**TASK INPUT**:
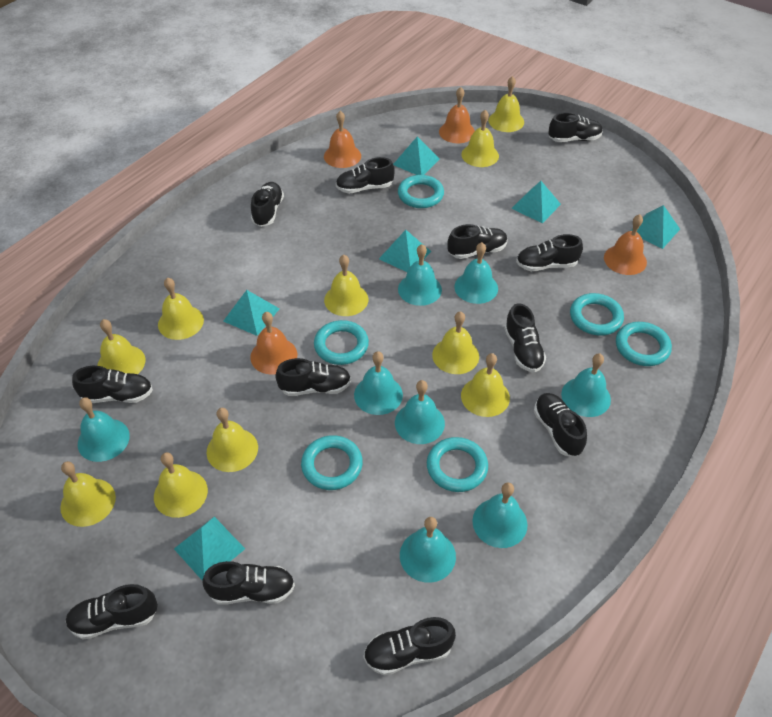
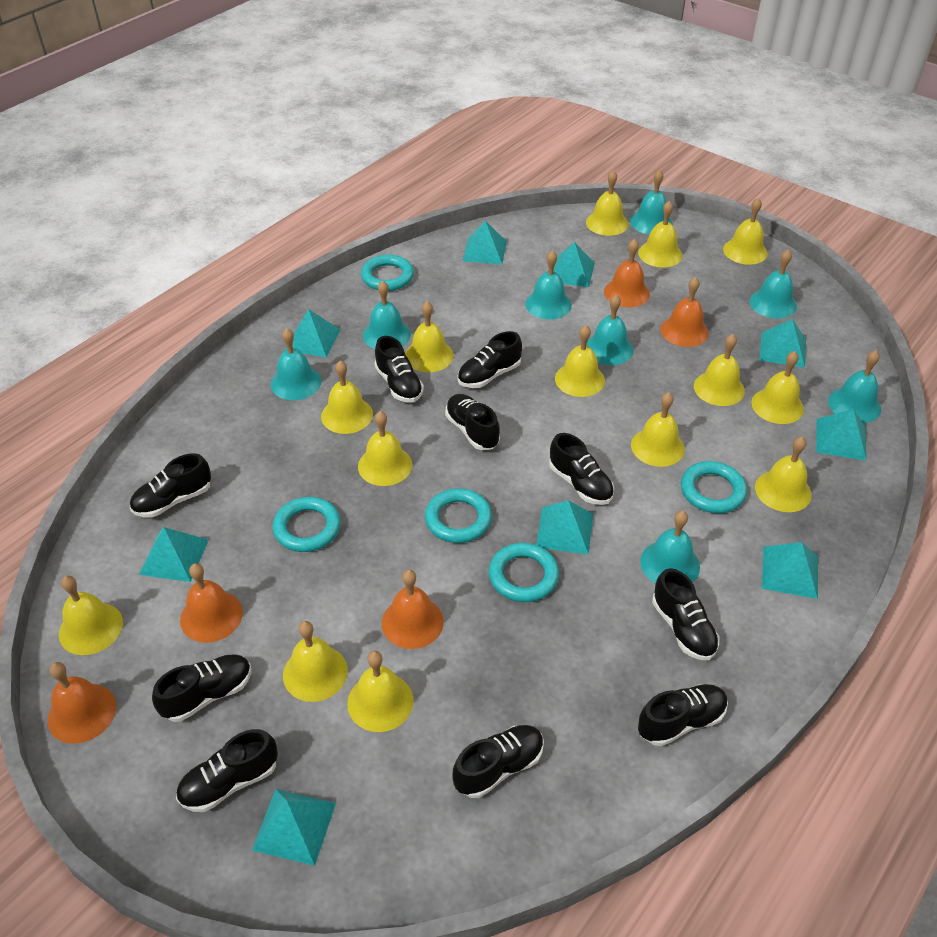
black shoe: 12 -> 10
orange bell: 4 -> 5
turquoise pyramid: 6 -> 9
turquoise ring: 6 -> 5
yellow bell: 10 -> 14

**WORK ITEM**: Over the whole listing above, how many lines contain the string "turquoise"? The answer is that number alone.

**WRITTEN ANSWER**: 2